▶ _Problem statement_: Output the listing below exactly, minus its images.

▶ _Data block_:
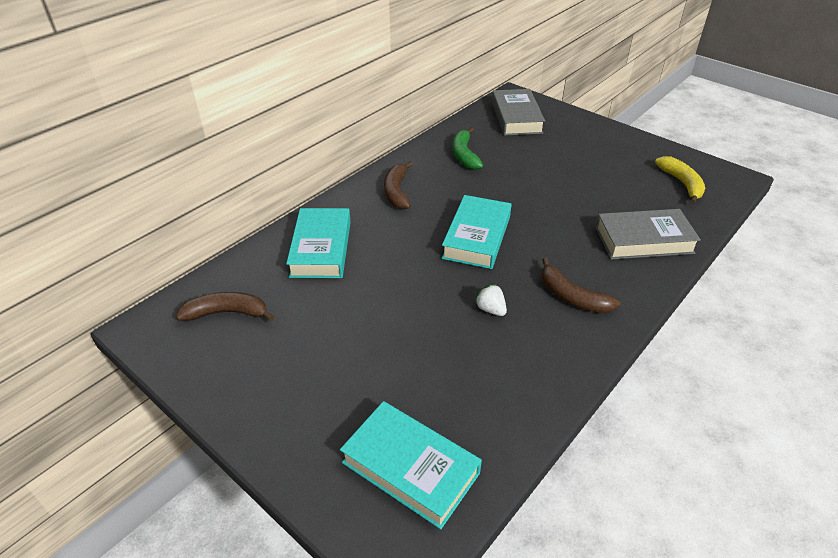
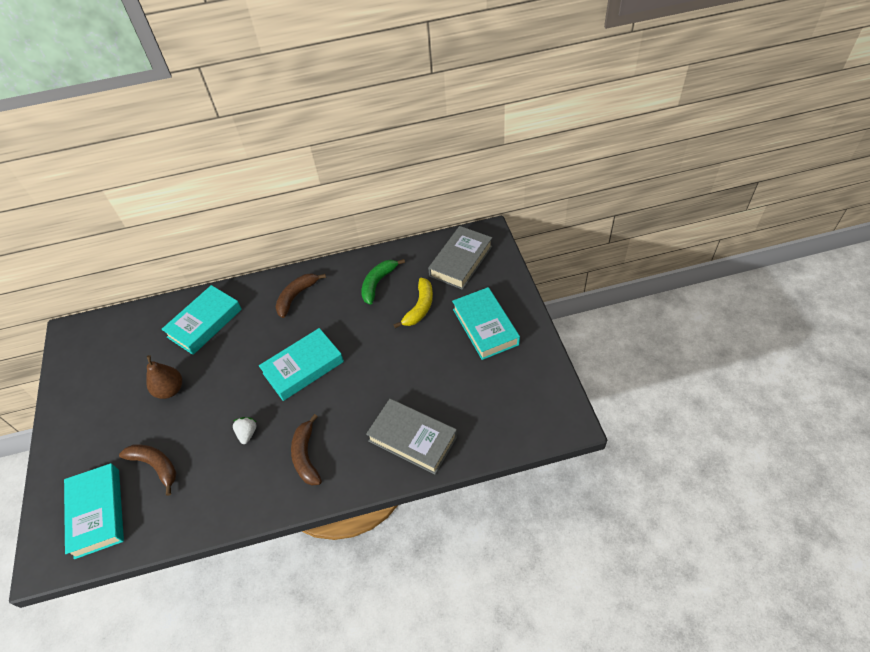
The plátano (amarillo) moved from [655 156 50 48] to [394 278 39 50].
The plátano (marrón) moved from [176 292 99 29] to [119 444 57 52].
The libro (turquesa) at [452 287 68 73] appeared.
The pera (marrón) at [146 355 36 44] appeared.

▶ _Answer section_:
The plátano (amarillo) moved from [655 156 50 48] to [394 278 39 50].
The plátano (marrón) moved from [176 292 99 29] to [119 444 57 52].
The libro (turquesa) at [452 287 68 73] appeared.
The pera (marrón) at [146 355 36 44] appeared.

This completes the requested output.